SOURCE RECORDS:

[Start of section]

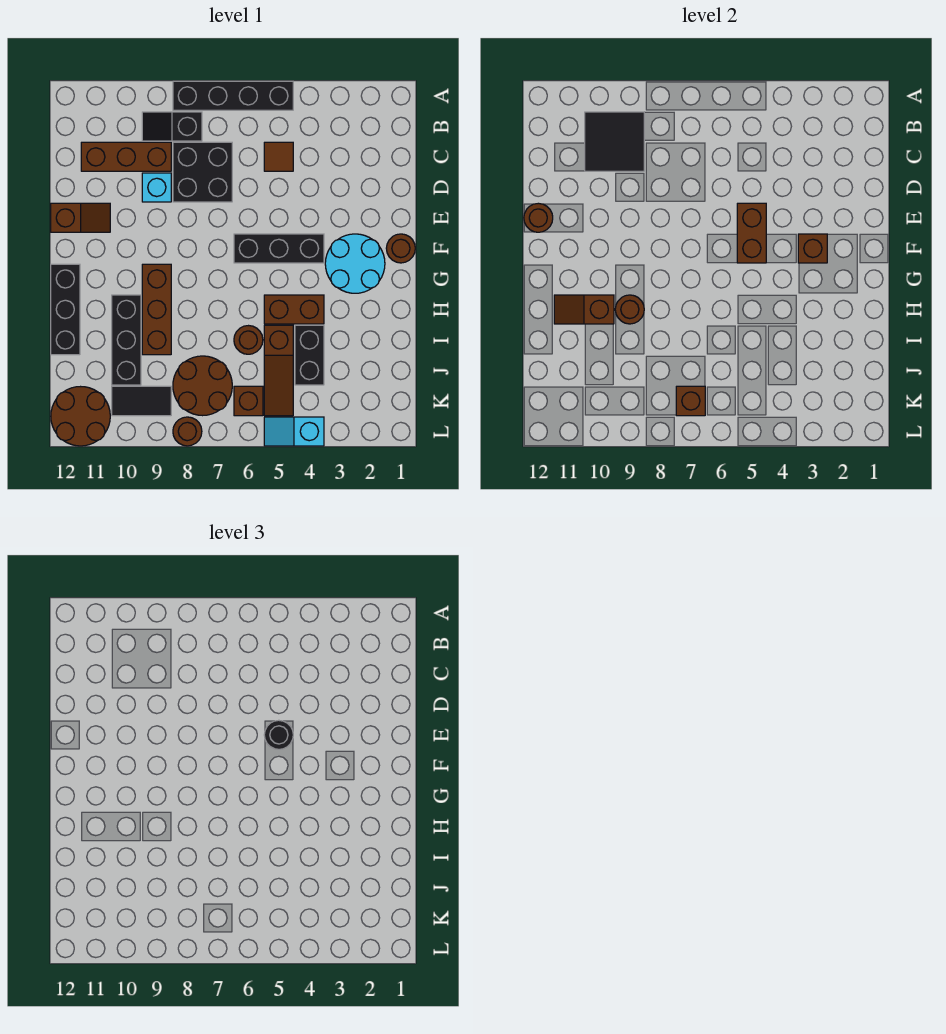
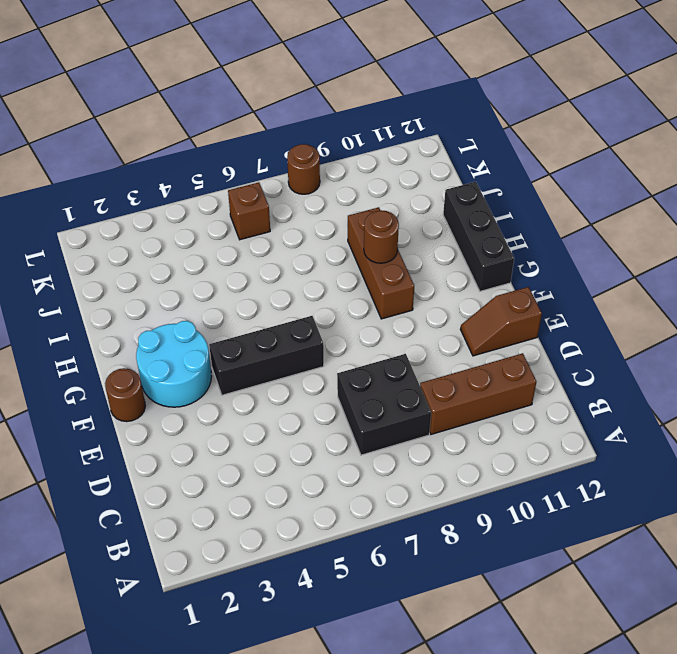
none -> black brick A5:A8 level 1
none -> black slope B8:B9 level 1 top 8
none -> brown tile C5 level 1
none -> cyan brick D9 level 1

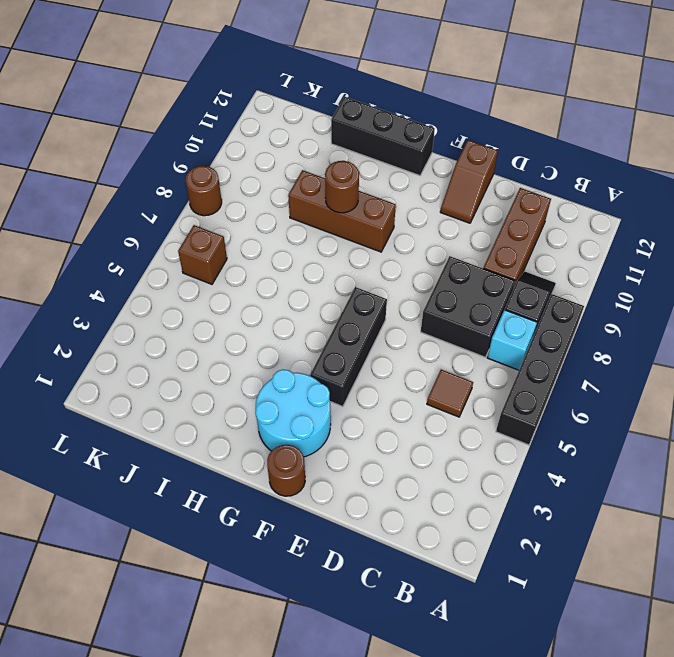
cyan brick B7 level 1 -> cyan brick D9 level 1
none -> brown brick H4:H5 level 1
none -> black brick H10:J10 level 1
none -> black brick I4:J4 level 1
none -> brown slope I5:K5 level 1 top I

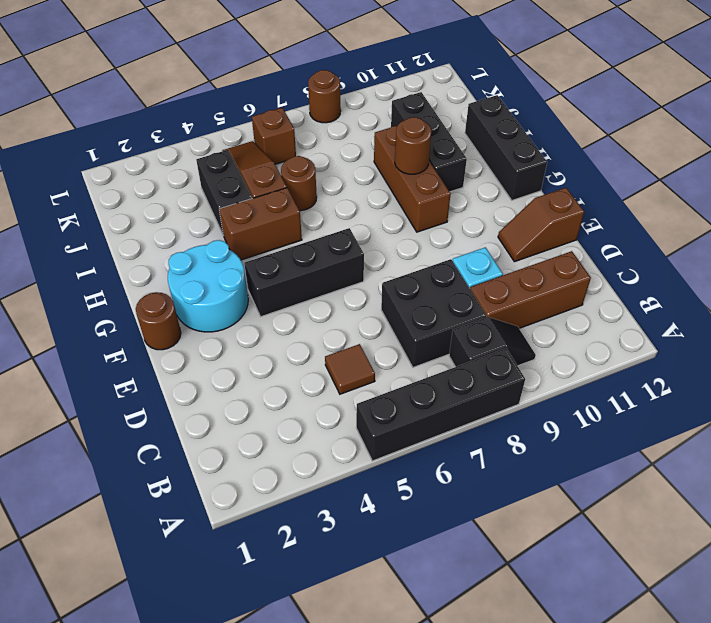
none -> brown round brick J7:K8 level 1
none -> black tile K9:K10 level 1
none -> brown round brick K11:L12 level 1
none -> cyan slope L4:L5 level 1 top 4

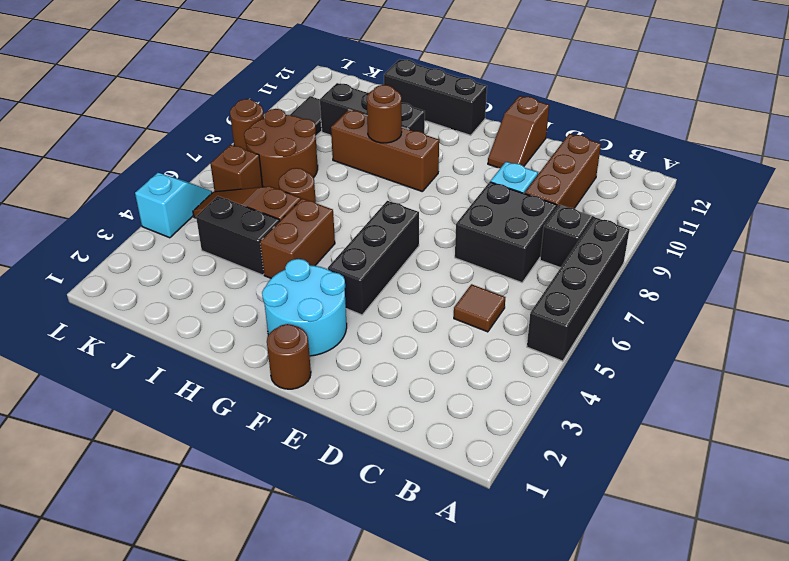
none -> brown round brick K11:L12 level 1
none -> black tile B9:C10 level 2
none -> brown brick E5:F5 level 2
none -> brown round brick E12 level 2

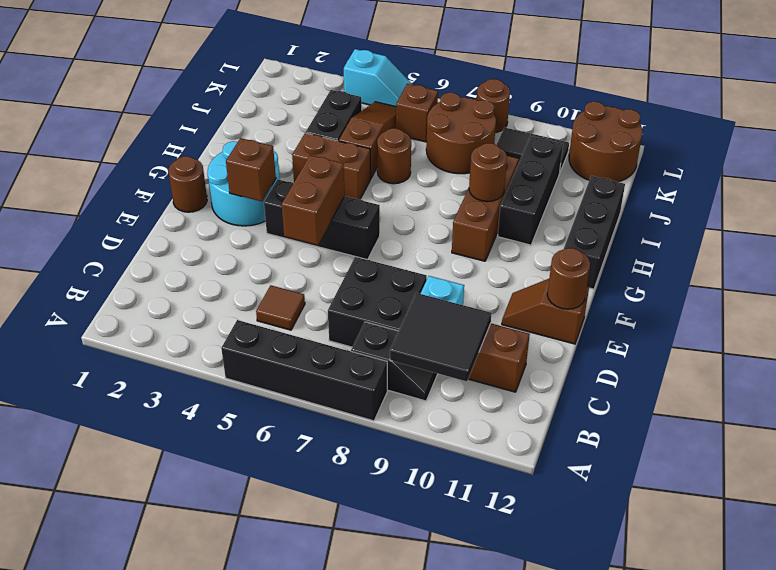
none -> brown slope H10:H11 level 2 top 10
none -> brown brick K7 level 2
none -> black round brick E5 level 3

[End of section]

EXERCISE OBJECTIVE: Which lines above contain the word "cyan"? Copy each of them.

EXERCISE RESPONSE:
none -> cyan brick D9 level 1
cyan brick B7 level 1 -> cyan brick D9 level 1
none -> cyan slope L4:L5 level 1 top 4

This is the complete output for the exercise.